### [Work instruction]
Word for word, print each line of the listing below; pictures stay out.

- - -

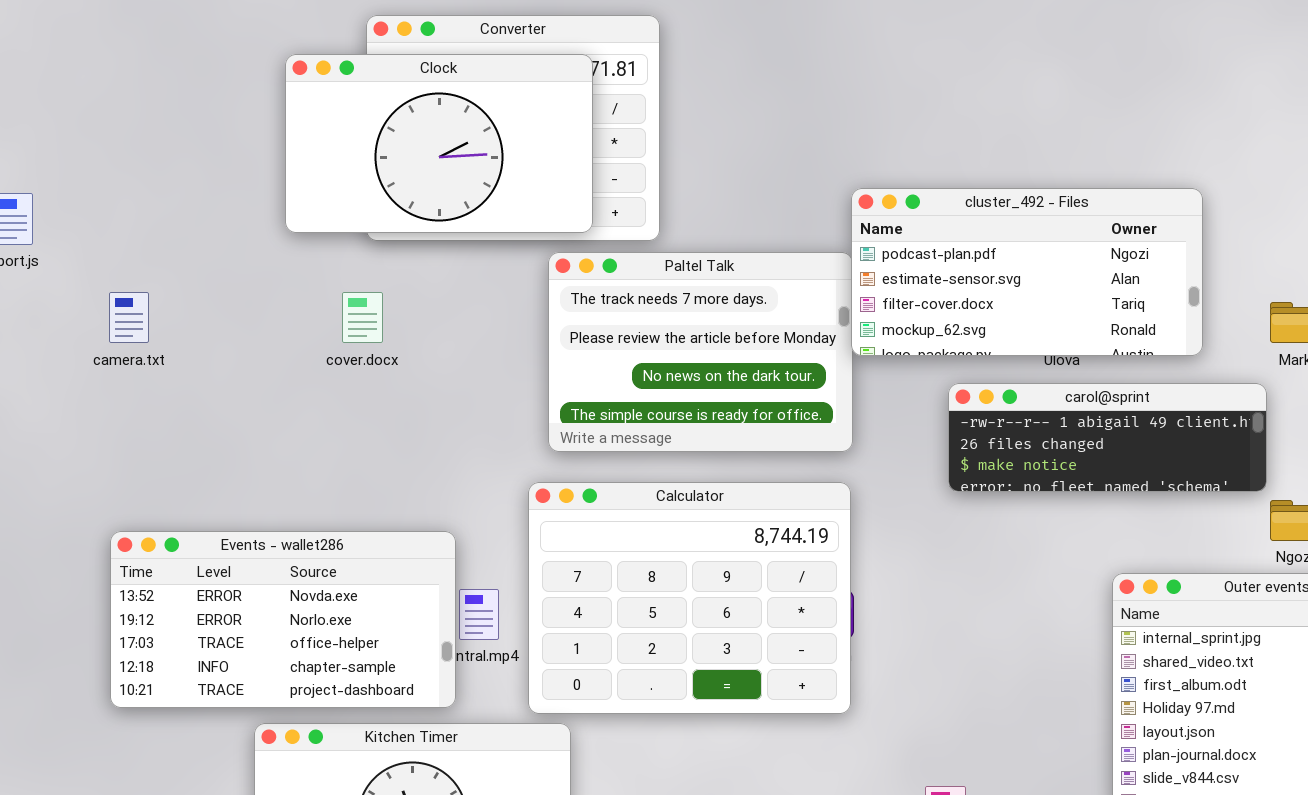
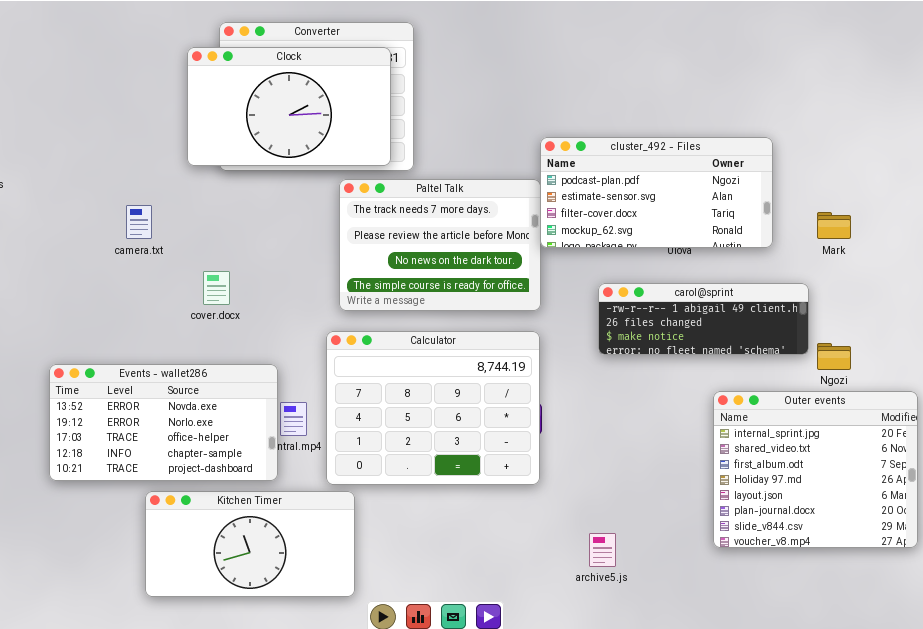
Clock: [285,54,593,233] -> [187,47,391,166], moved
camera.txt: [109,292,149,343] -> [126,205,152,239], moved
cover.docx: [342,292,383,343] -> [203,271,230,305], moved
carol@sprint: [948,383,1267,492] -> [598,283,809,355], moved

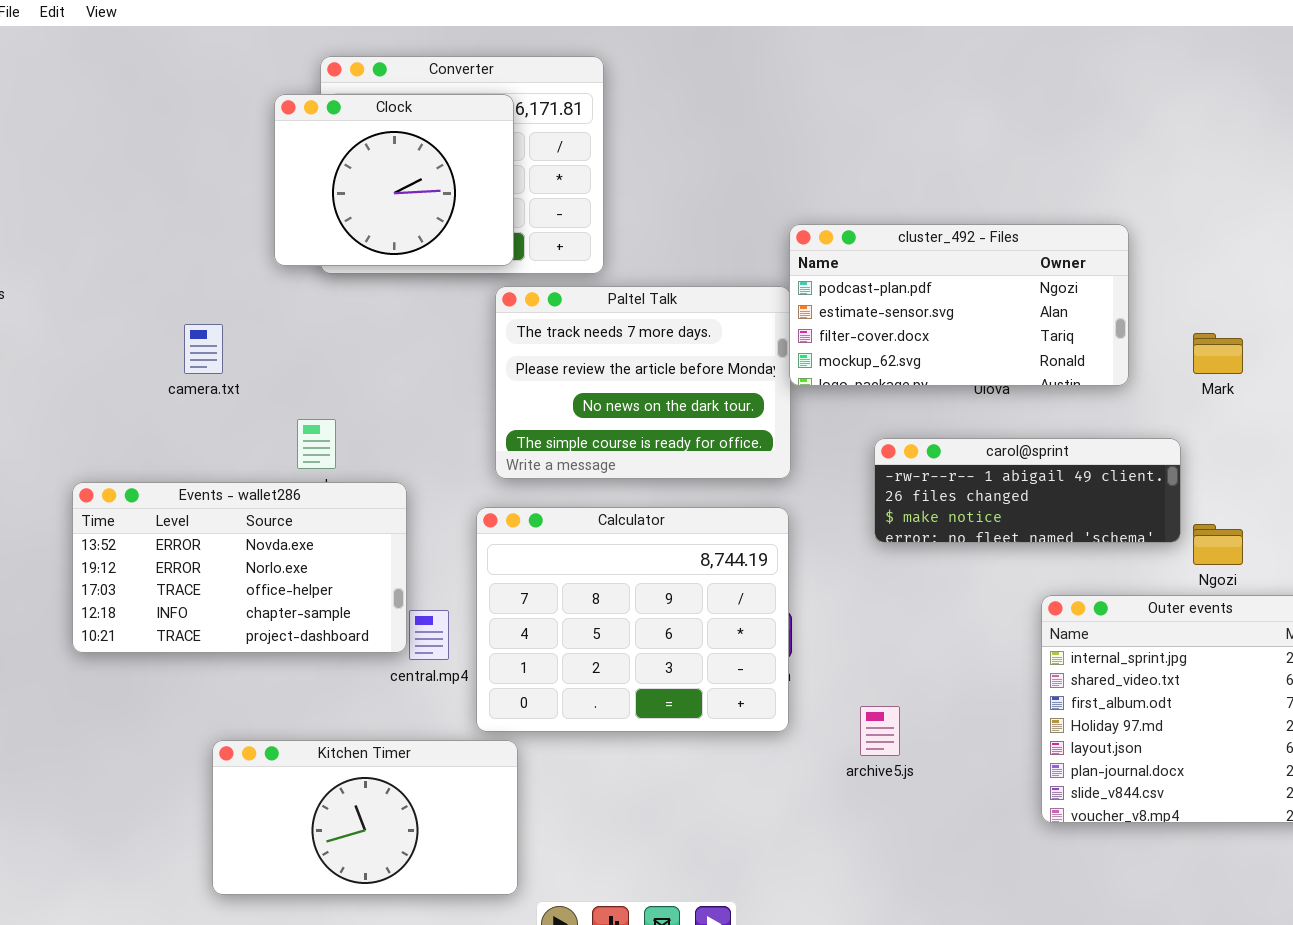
Clock: [187,47,391,166] -> [274,94,514,266], resized
Events - wallet286: [49,364,278,481] -> [72,482,407,653], moved
archive5.js: [589,533,616,567] -> [860,706,900,756], moved

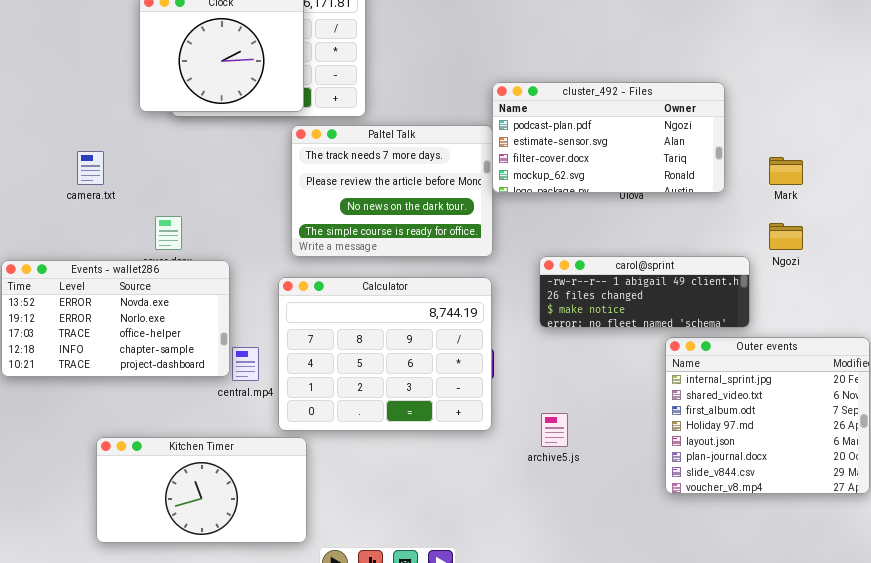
carol@sprint: [874,438,1181,543] -> [539,256,750,328], moved
Ngozi: [1193,524,1243,565] -> [769,223,803,250], moved

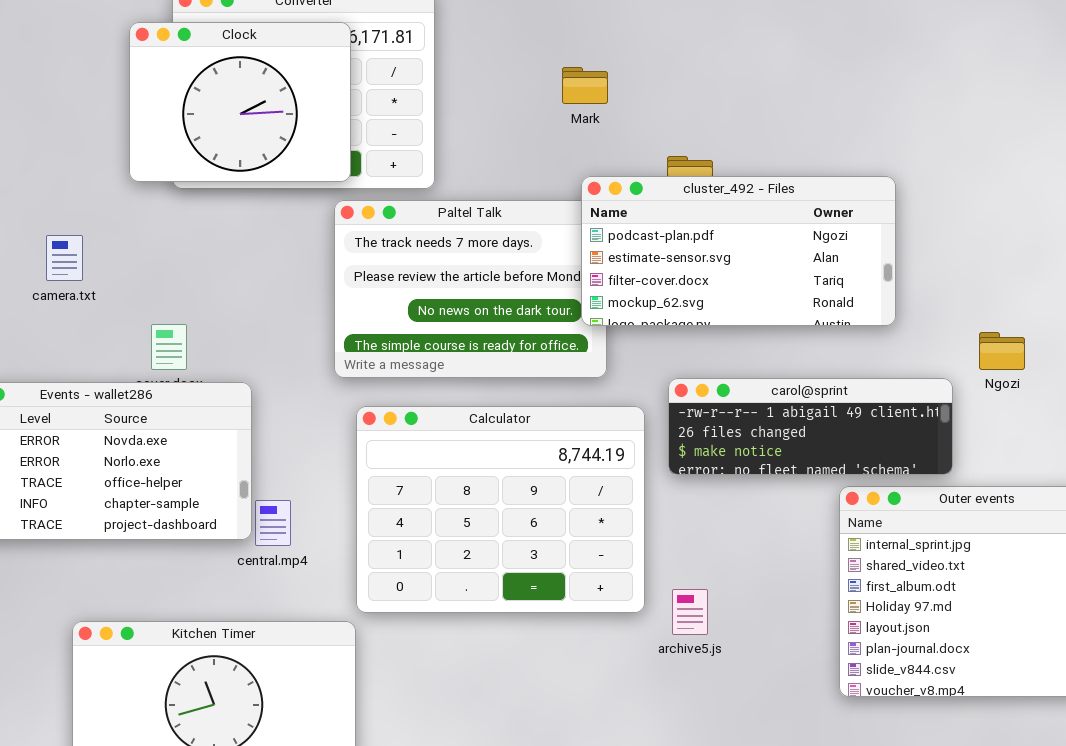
cluster_492 - Files: [492,82,725,193] -> [581,176,896,326], moved
Mark: [769,157,803,185] -> [562,67,608,104], moved
Calculator: [278,277,492,431] -> [356,406,645,613], moved

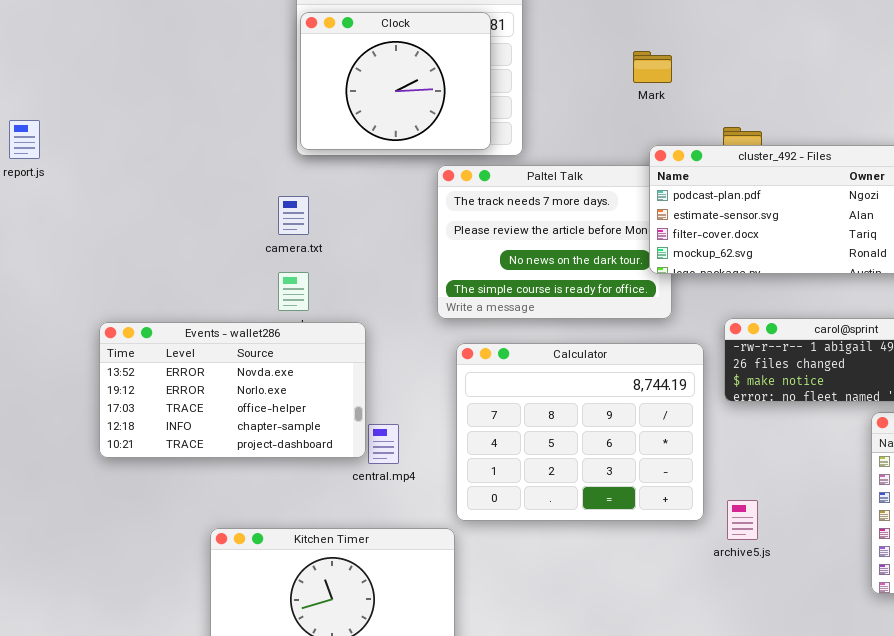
Clock: [129,22,351,182] -> [300,12,491,150], moved
camera.txt: [46,235,83,281] -> [278,196,309,235], moved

- - -

### [Answer space]
Clock: [285,54,593,233] -> [187,47,391,166], moved
camera.txt: [109,292,149,343] -> [126,205,152,239], moved
cover.docx: [342,292,383,343] -> [203,271,230,305], moved
carol@sprint: [948,383,1267,492] -> [598,283,809,355], moved

Clock: [187,47,391,166] -> [274,94,514,266], resized
Events - wallet286: [49,364,278,481] -> [72,482,407,653], moved
archive5.js: [589,533,616,567] -> [860,706,900,756], moved

carol@sprint: [874,438,1181,543] -> [539,256,750,328], moved
Ngozi: [1193,524,1243,565] -> [769,223,803,250], moved

cluster_492 - Files: [492,82,725,193] -> [581,176,896,326], moved
Mark: [769,157,803,185] -> [562,67,608,104], moved
Calculator: [278,277,492,431] -> [356,406,645,613], moved

Clock: [129,22,351,182] -> [300,12,491,150], moved
camera.txt: [46,235,83,281] -> [278,196,309,235], moved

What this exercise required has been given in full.